** ASSIGNMENT **
Check every line of the data below for the string "schottky", and copy the ones that hold it.

[Records from a data source]
========
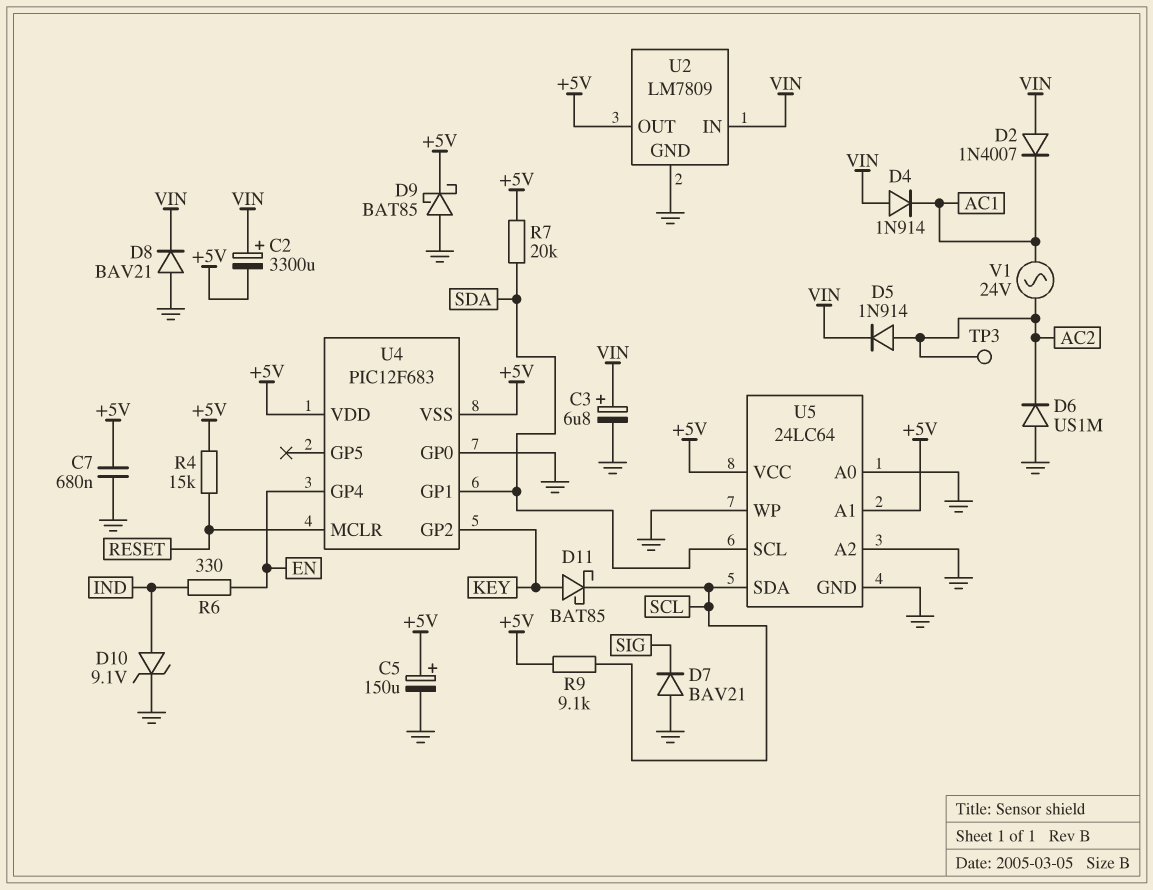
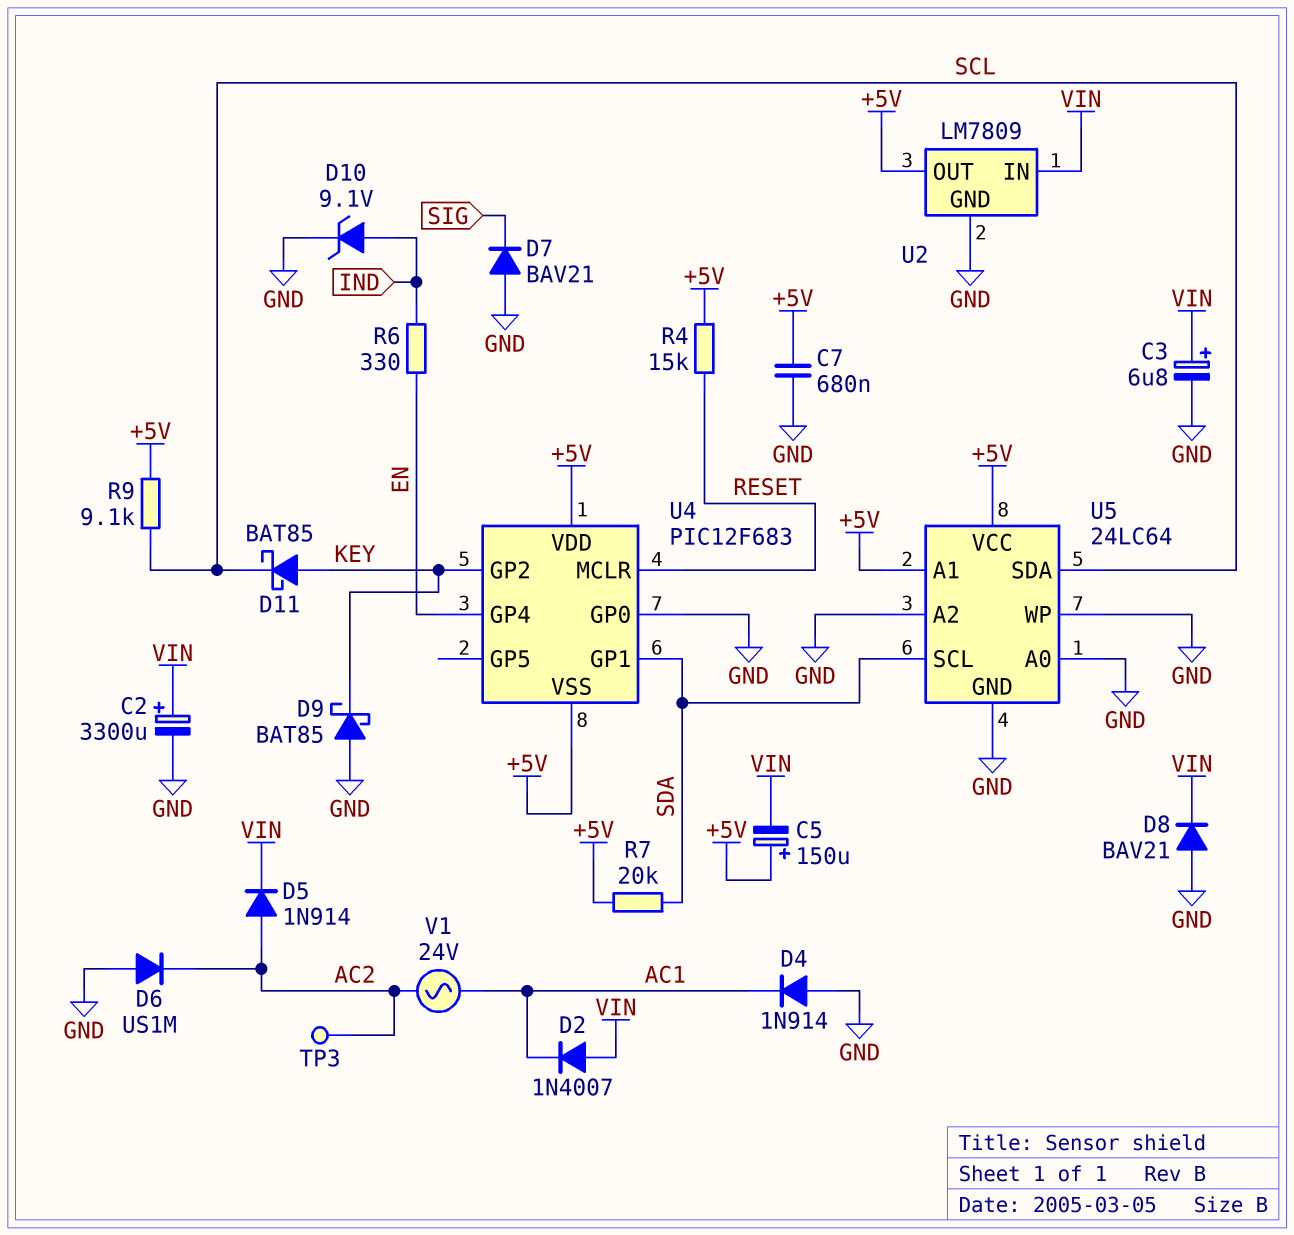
C2: 3300uF (plus VIN, minus +5V) -> 3300uF (plus VIN, minus GND)
C5: 150uF (plus +5V, minus GND) -> 150uF (plus +5V, minus VIN)
D4: diode 1N914 (A VIN, K AC1) -> diode 1N914 (A GND, K AC1)
D9: schottky BAT85 (A GND, K +5V) -> schottky BAT85 (A GND, K KEY)

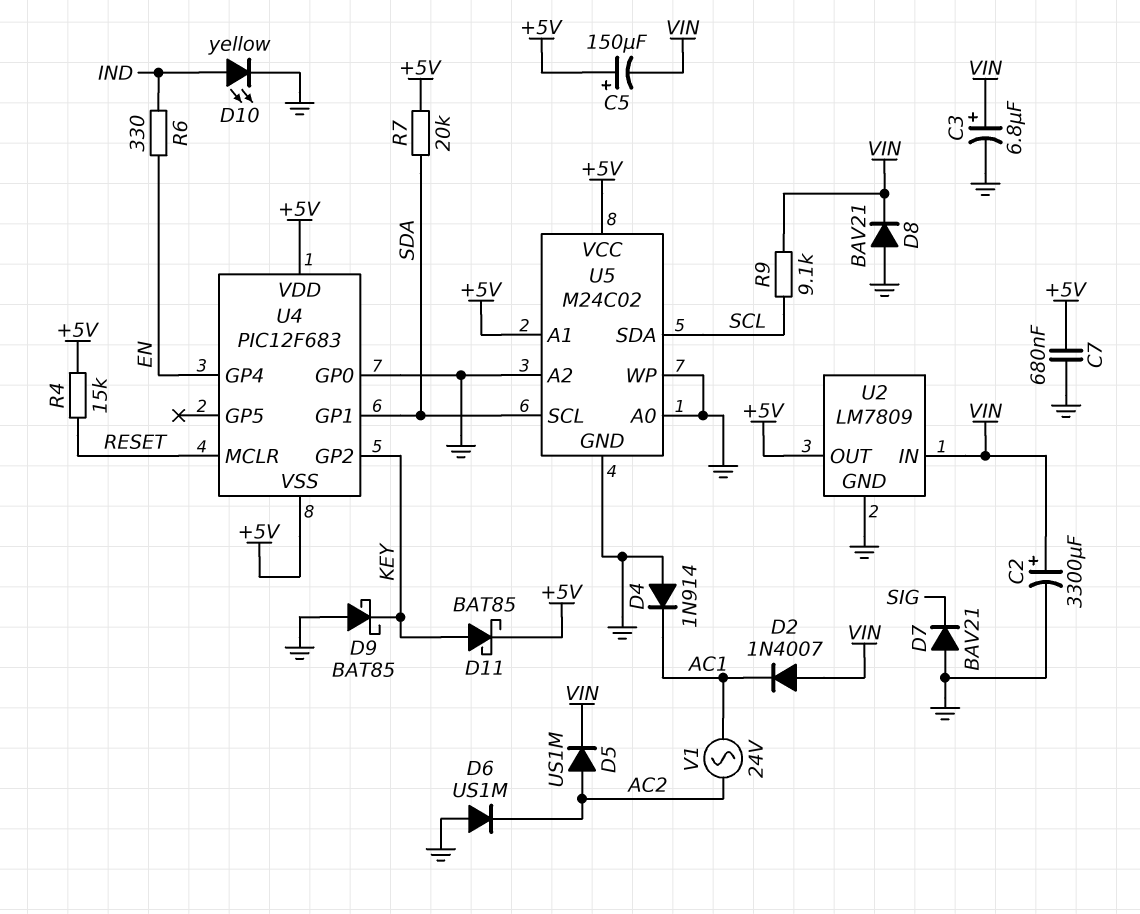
D5: diode 1N914 (A AC2, K VIN) -> diode US1M (A AC2, K VIN)
D10: zener 9.1V (A IND, K GND) -> LED yellow (A IND, K GND)
D11: schottky BAT85 (A KEY, K SCL) -> schottky BAT85 (A KEY, K +5V)
R9: 9.1k (+5V, SCL) -> 9.1k (SCL, VIN)
TP3: test point (AC2) -> none
U5: 24LC64 -> M24C02

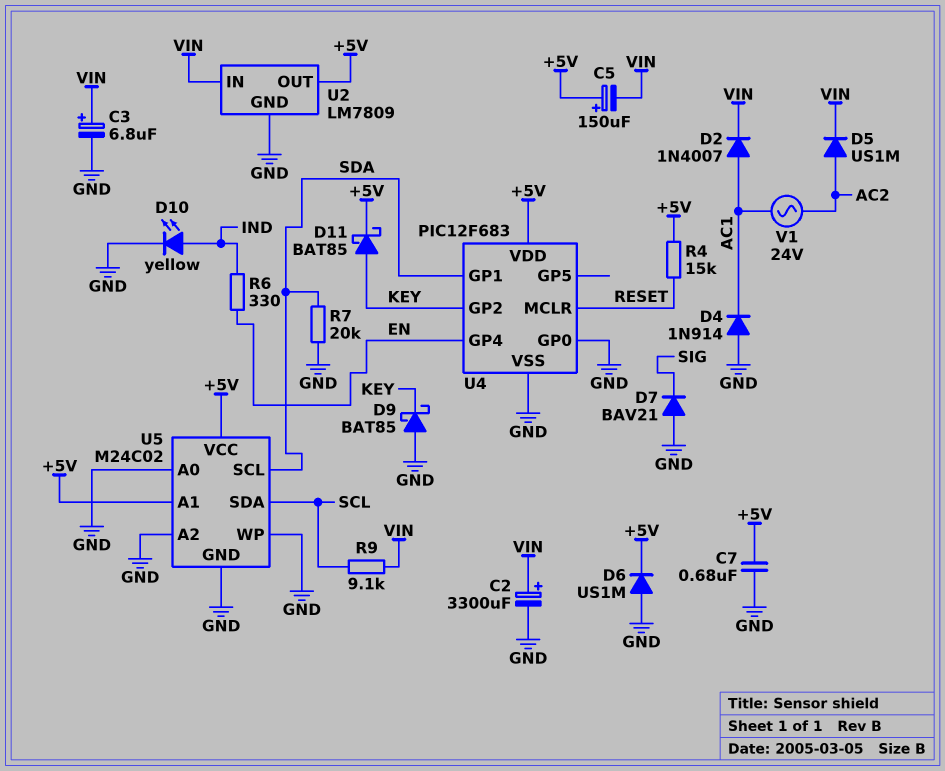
D2: diode 1N4007 (A VIN, K AC1) -> diode 1N4007 (A AC1, K VIN)
D6: diode US1M (A GND, K AC2) -> diode US1M (A GND, K +5V)
D8: diode BAV21 (A GND, K VIN) -> none
R7: 20k (+5V, SDA) -> 20k (GND, SDA)
U4 pin VSS: +5V -> GND

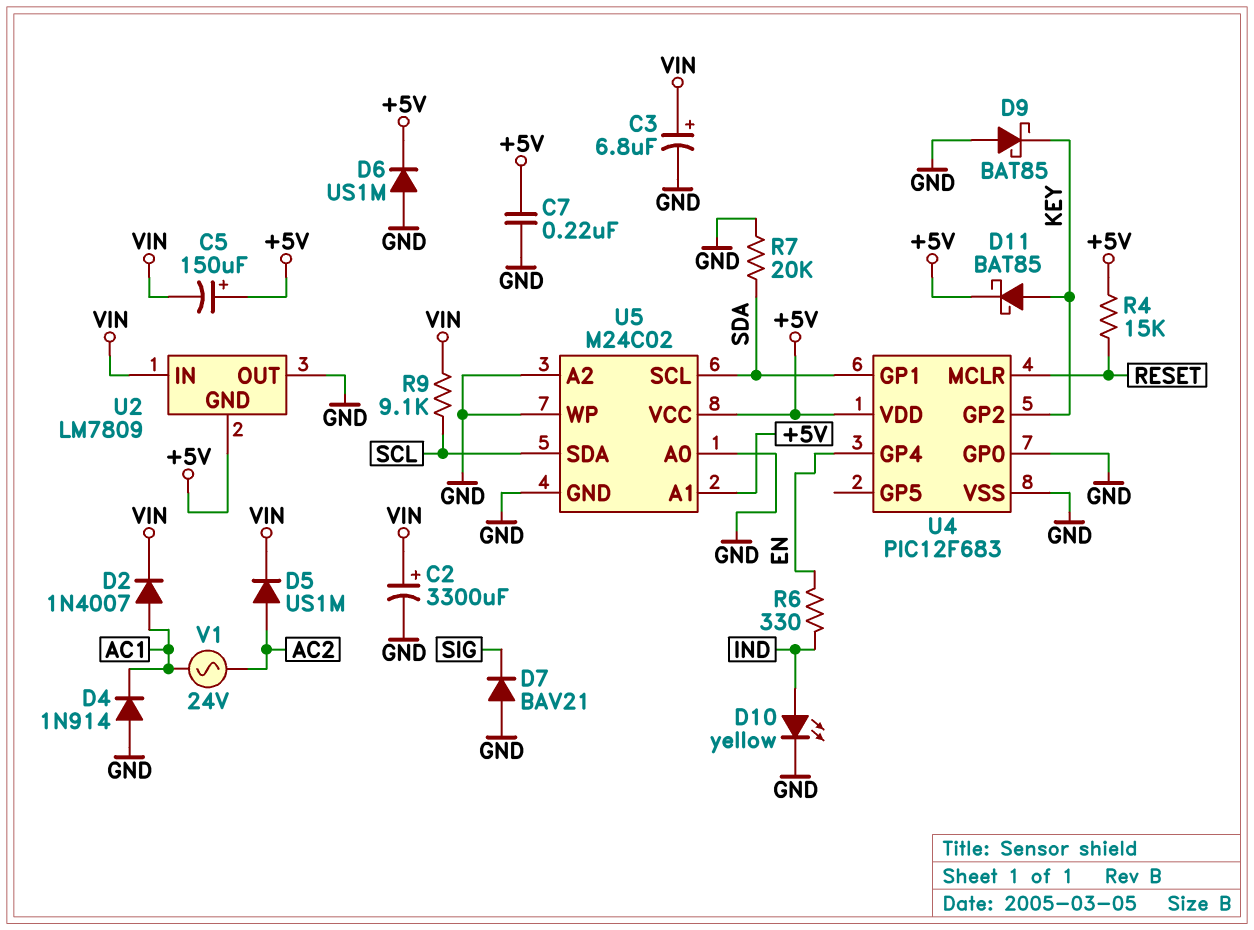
C7: 680nF (+5V, GND) -> 220nF (+5V, GND)
U2 pin GND: GND -> +5V
U2 pin OUT: +5V -> GND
========
** WRITTEN ANSWER **
D9: schottky BAT85 (A GND, K +5V) -> schottky BAT85 (A GND, K KEY)
D11: schottky BAT85 (A KEY, K SCL) -> schottky BAT85 (A KEY, K +5V)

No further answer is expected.